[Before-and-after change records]
--- --- ---
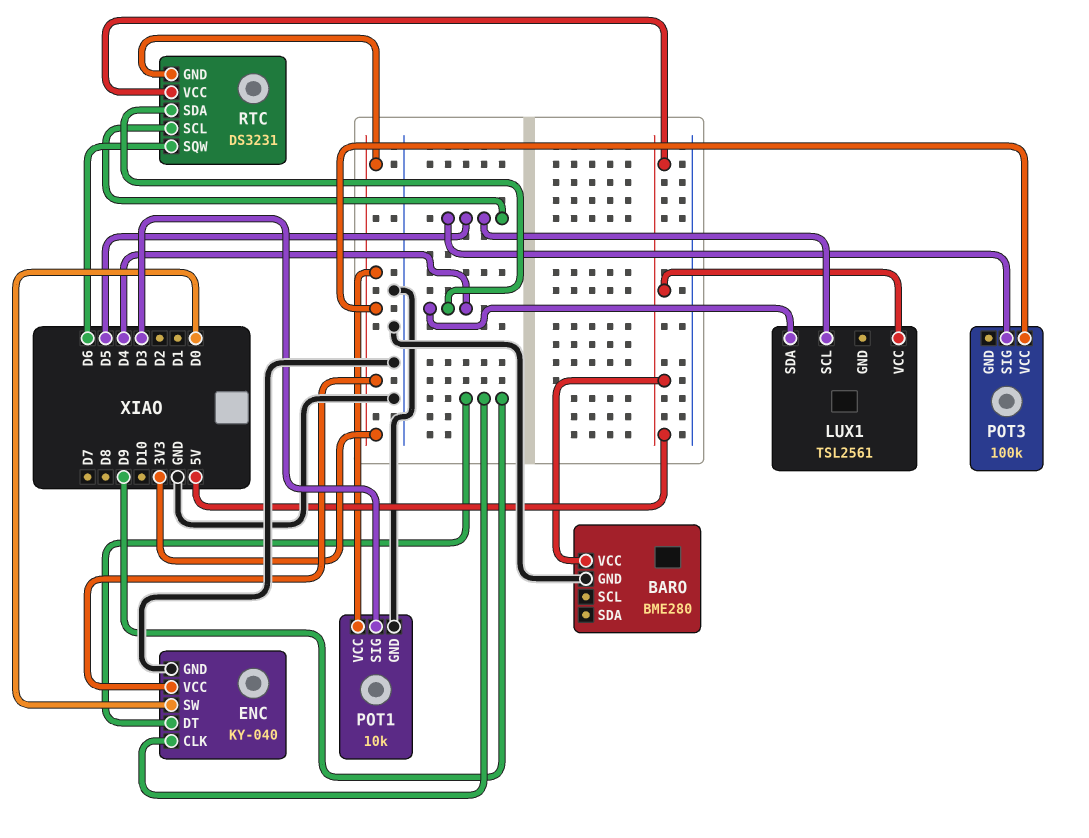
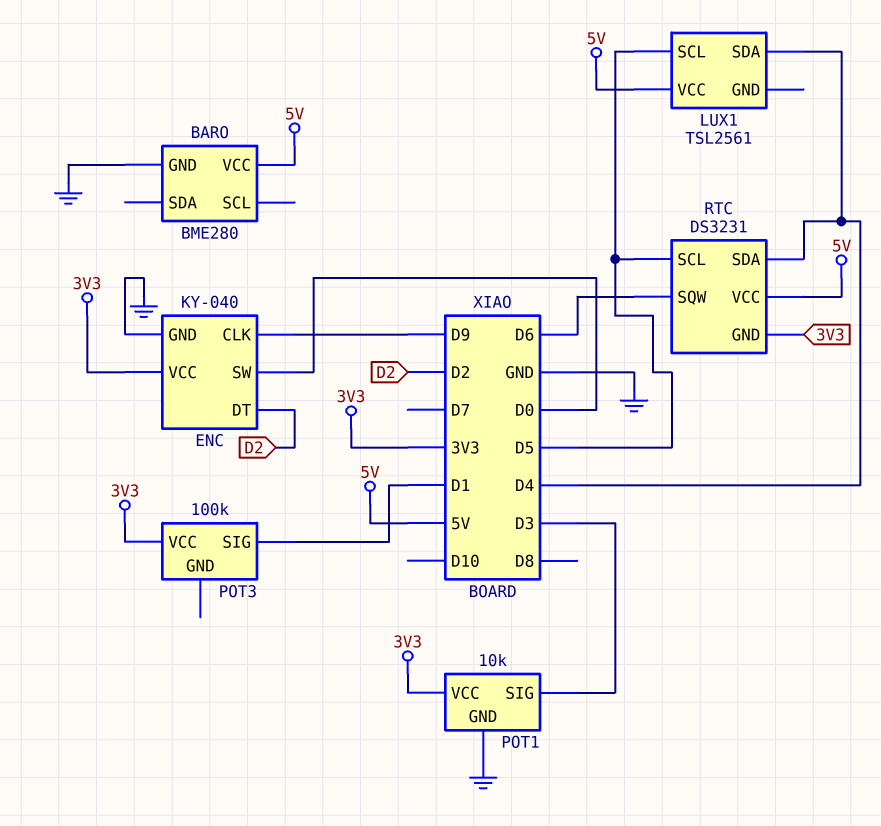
ENC pin DT: D9 -> D2
POT3 pin SIG: D5 -> D1

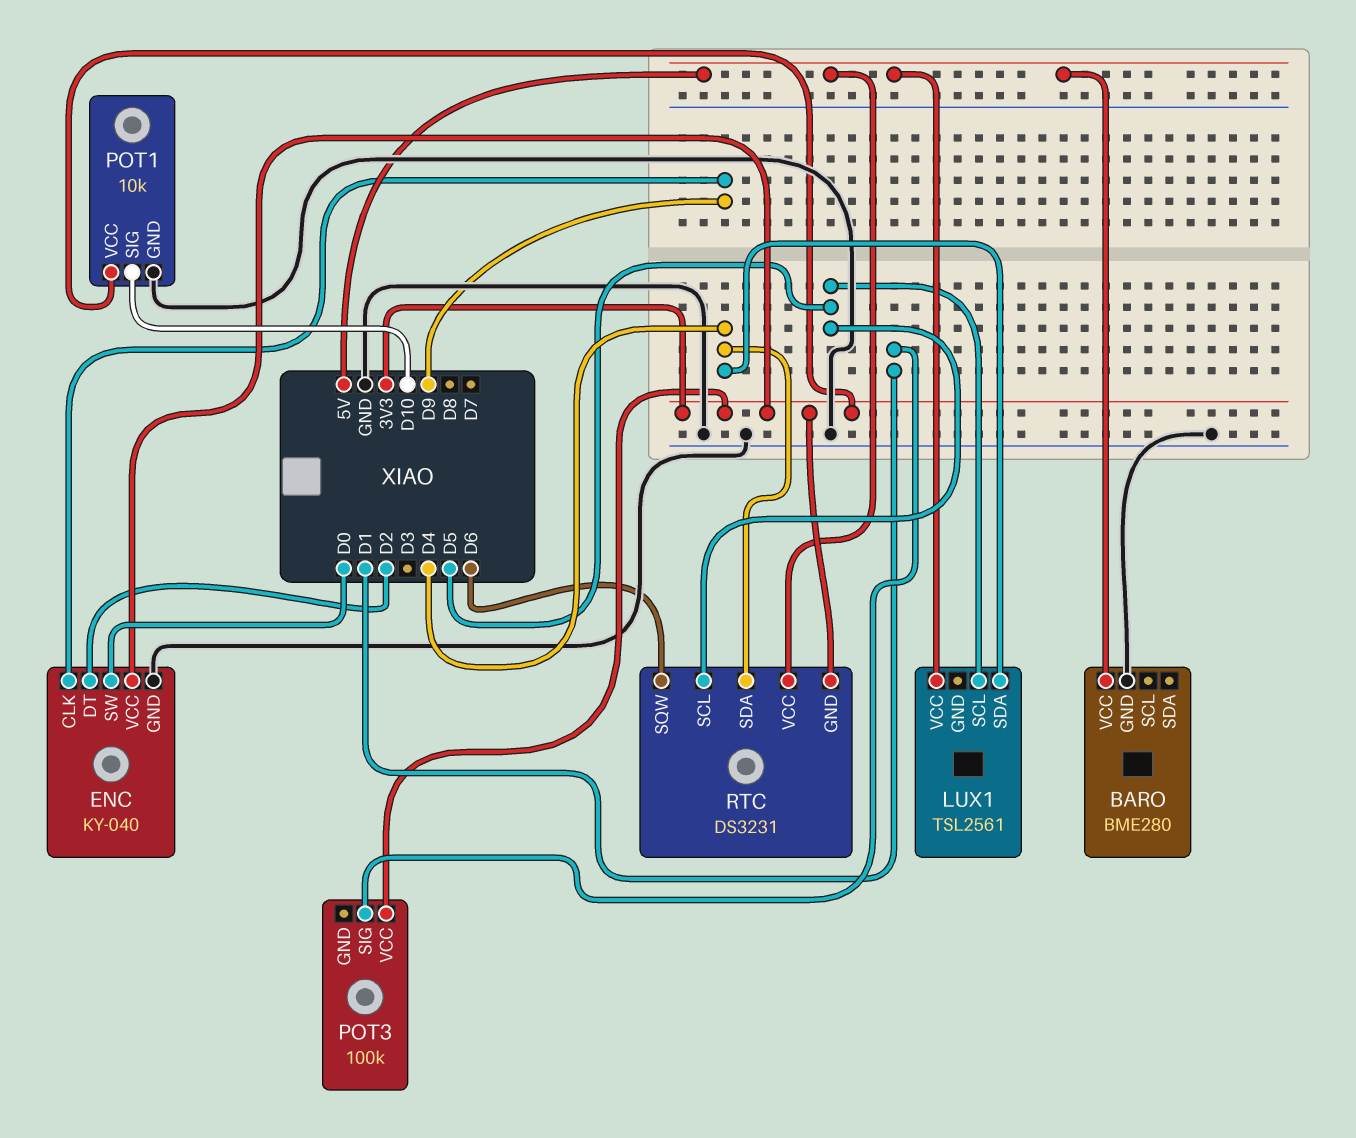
POT1 pin SIG: D3 -> D10

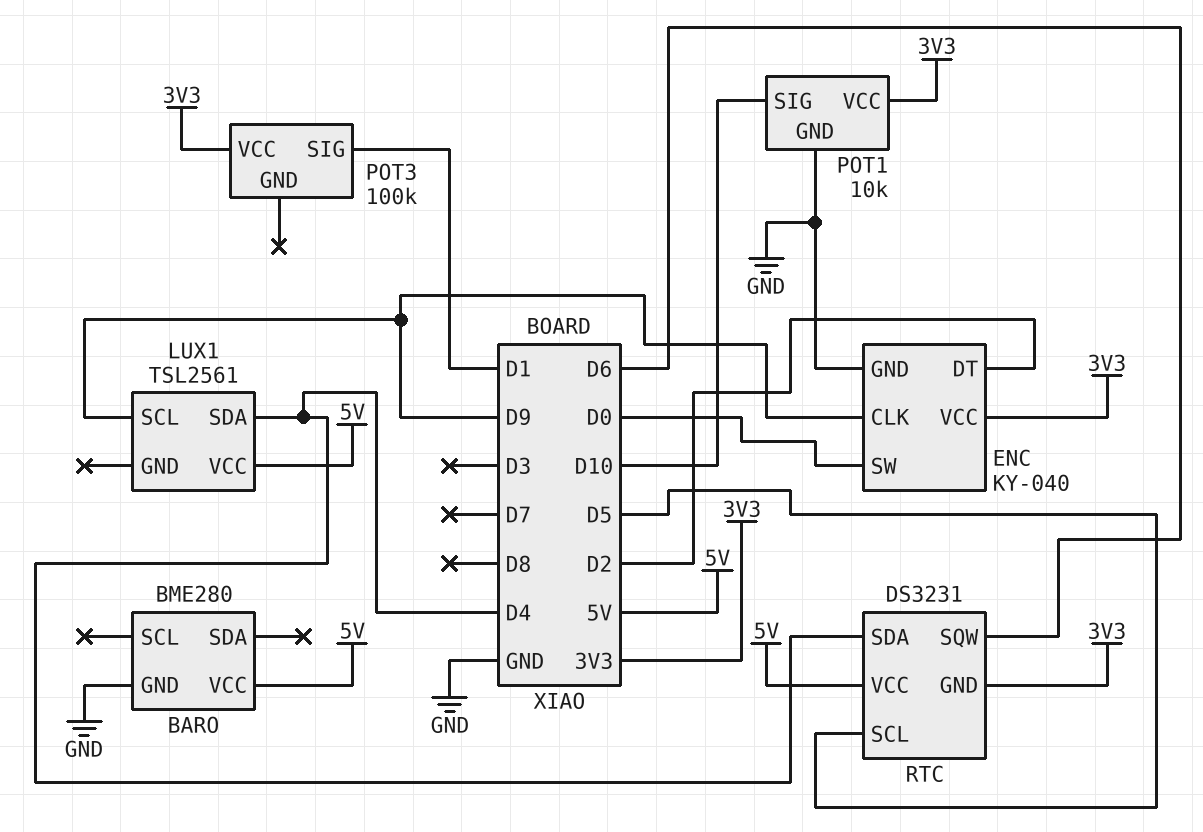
LUX1 pin SCL: D5 -> D9

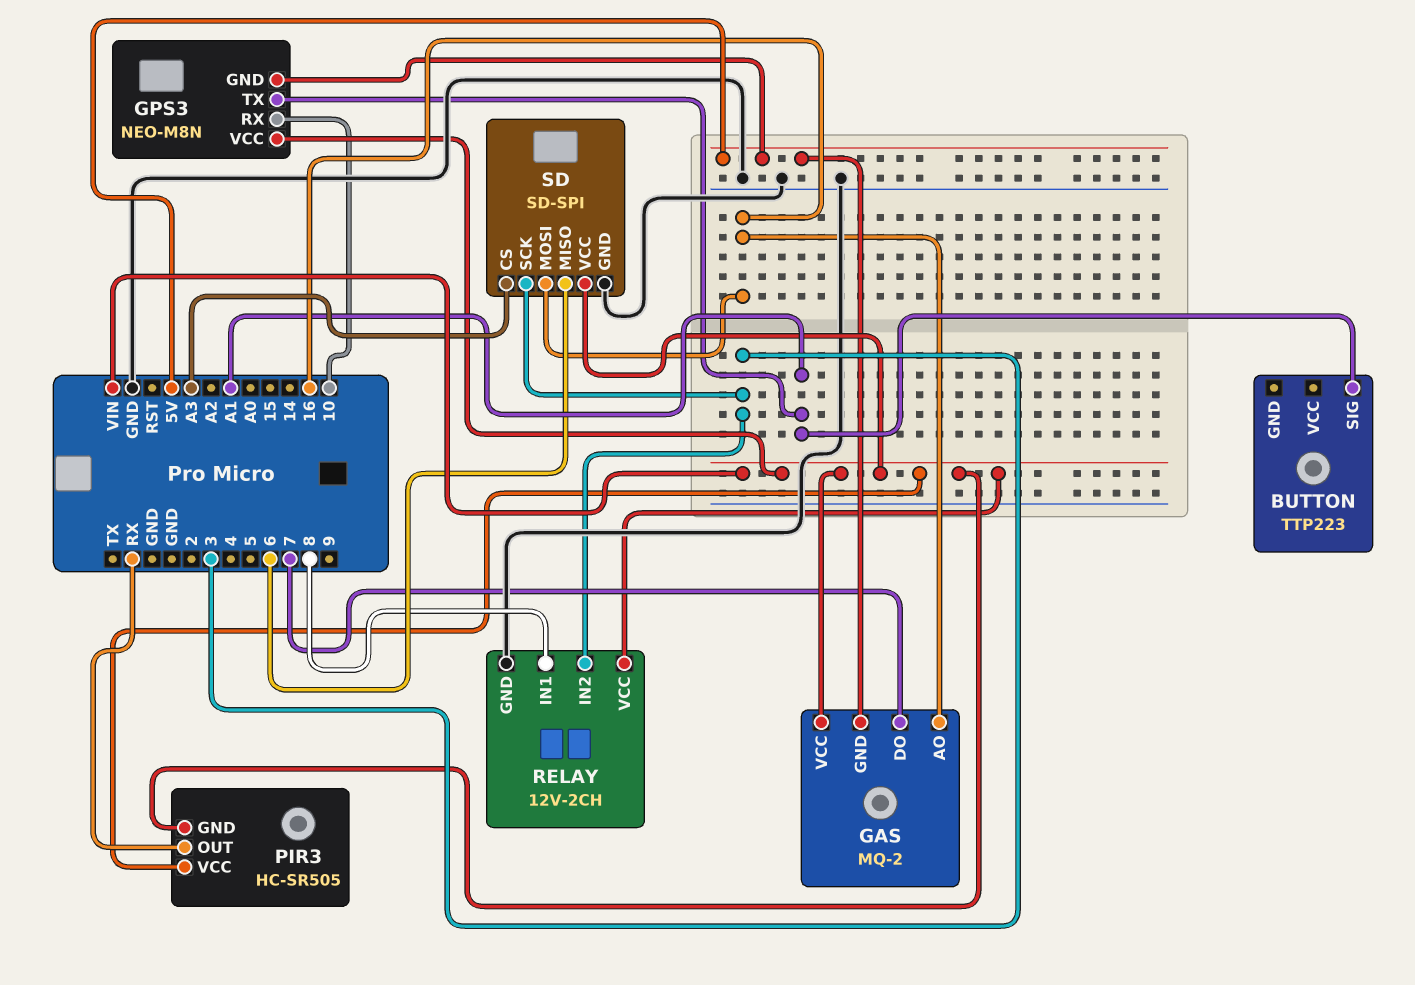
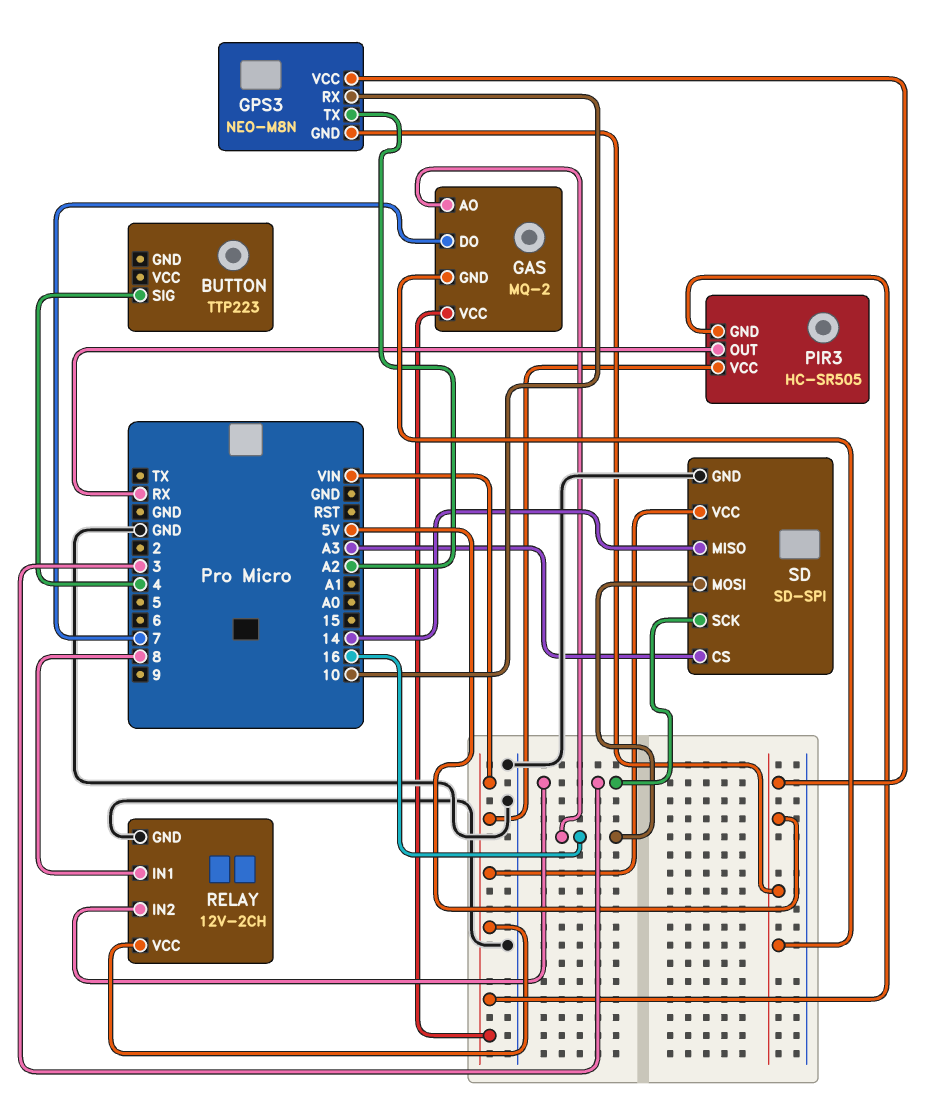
BUTTON pin SIG: A1 -> 4
GPS3 pin TX: A1 -> A2
GPS3 pin VCC: VIN -> 5V
SD pin MISO: 6 -> 14

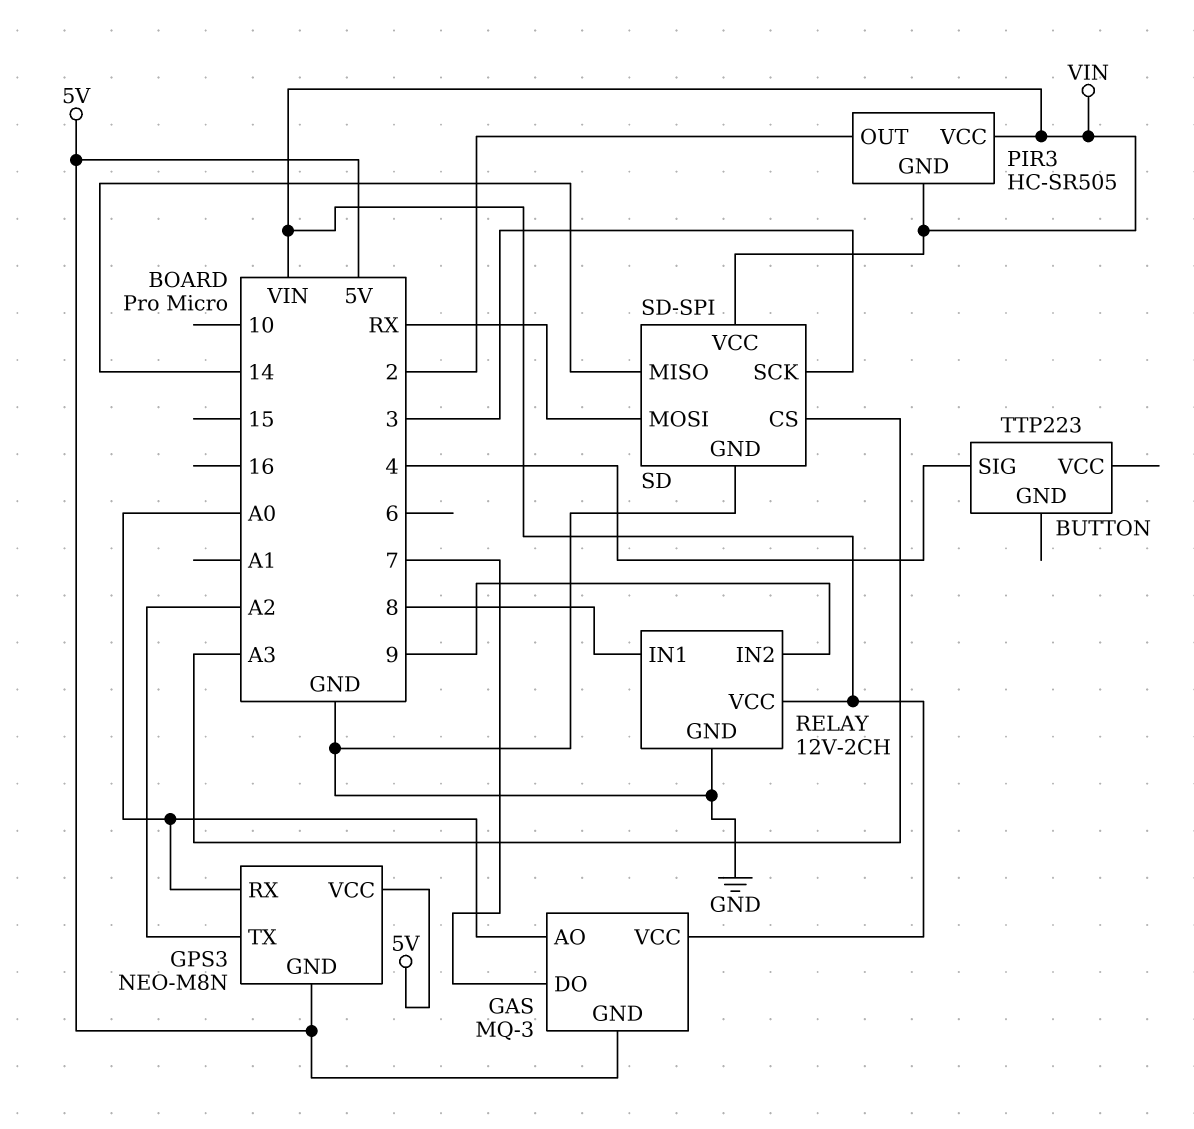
GAS: MQ-2 -> MQ-3
GAS pin AO: 16 -> A0
GPS3 pin RX: 10 -> A0
PIR3 pin OUT: RX -> 2
RELAY pin IN2: 3 -> 9
SD pin MOSI: 16 -> RX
--- --- ---
Exactly as written, reproduce the lines from the one containing "LUX1 pin SCL: D5 -> D9" through the last line of the entries above, and leave every picture out.

LUX1 pin SCL: D5 -> D9

BUTTON pin SIG: A1 -> 4
GPS3 pin TX: A1 -> A2
GPS3 pin VCC: VIN -> 5V
SD pin MISO: 6 -> 14

GAS: MQ-2 -> MQ-3
GAS pin AO: 16 -> A0
GPS3 pin RX: 10 -> A0
PIR3 pin OUT: RX -> 2
RELAY pin IN2: 3 -> 9
SD pin MOSI: 16 -> RX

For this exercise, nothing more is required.